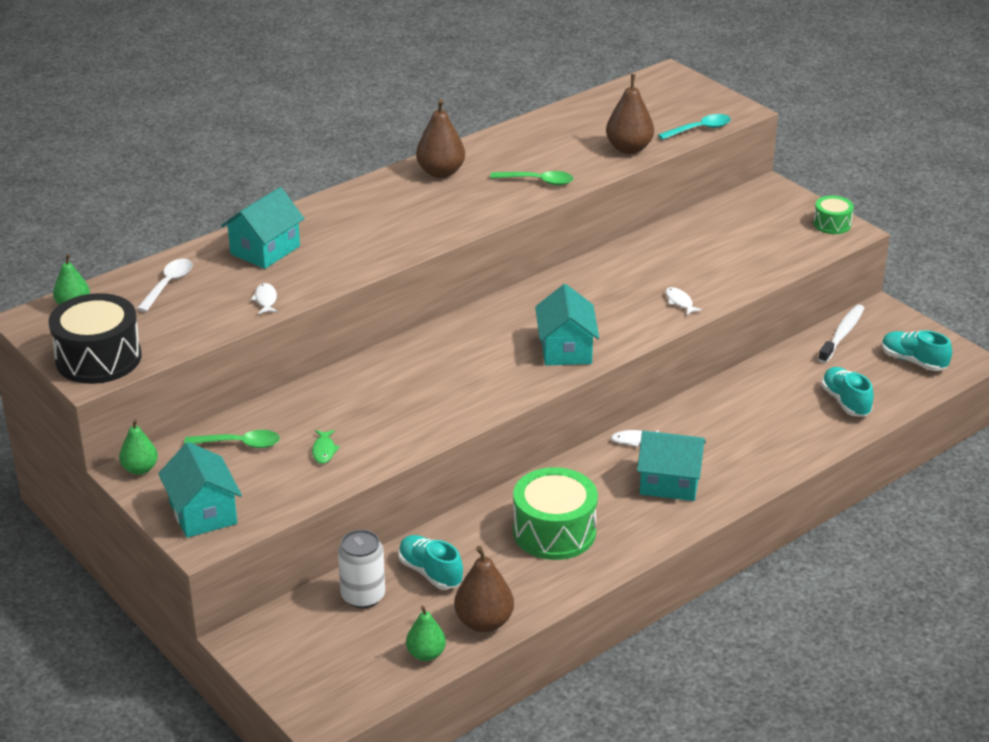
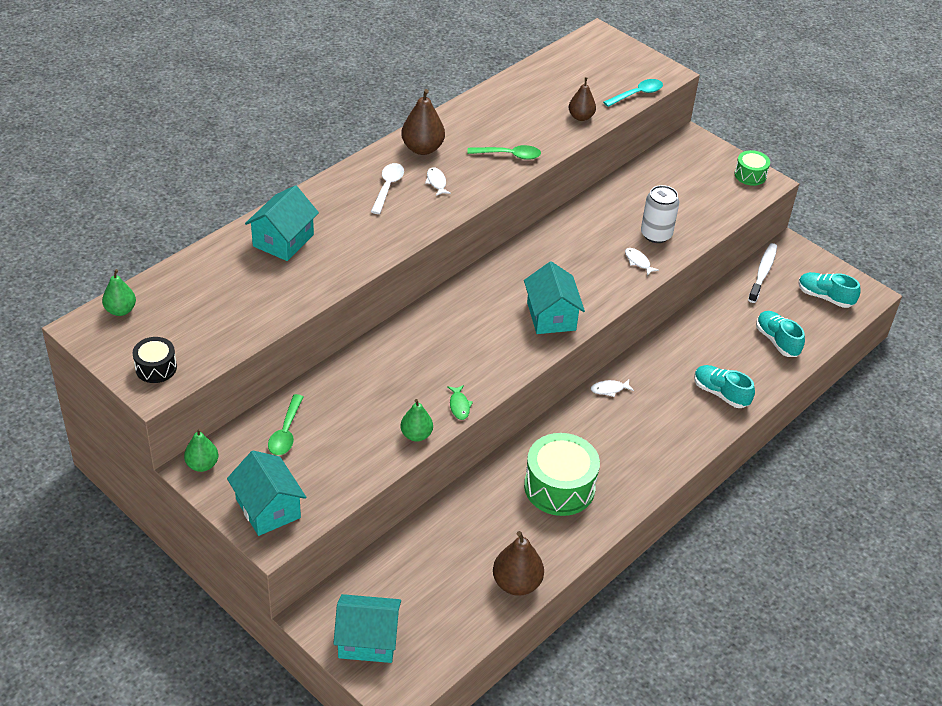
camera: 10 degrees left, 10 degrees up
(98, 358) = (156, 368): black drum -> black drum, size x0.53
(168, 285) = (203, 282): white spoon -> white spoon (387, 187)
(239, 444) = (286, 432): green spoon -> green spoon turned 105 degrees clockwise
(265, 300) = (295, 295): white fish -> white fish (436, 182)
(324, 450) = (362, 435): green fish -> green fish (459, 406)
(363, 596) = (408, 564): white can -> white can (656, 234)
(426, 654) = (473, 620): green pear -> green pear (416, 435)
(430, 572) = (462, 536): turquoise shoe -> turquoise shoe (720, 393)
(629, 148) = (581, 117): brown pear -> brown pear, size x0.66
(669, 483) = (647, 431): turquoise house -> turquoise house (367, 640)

- _What is required_: From the line that contains "(363, 596) = (408, 564): white" down to the final line of the entries, print every line exactly as it is, and only those lines.

- _Answer space_:
(363, 596) = (408, 564): white can -> white can (656, 234)
(426, 654) = (473, 620): green pear -> green pear (416, 435)
(430, 572) = (462, 536): turquoise shoe -> turquoise shoe (720, 393)
(629, 148) = (581, 117): brown pear -> brown pear, size x0.66
(669, 483) = (647, 431): turquoise house -> turquoise house (367, 640)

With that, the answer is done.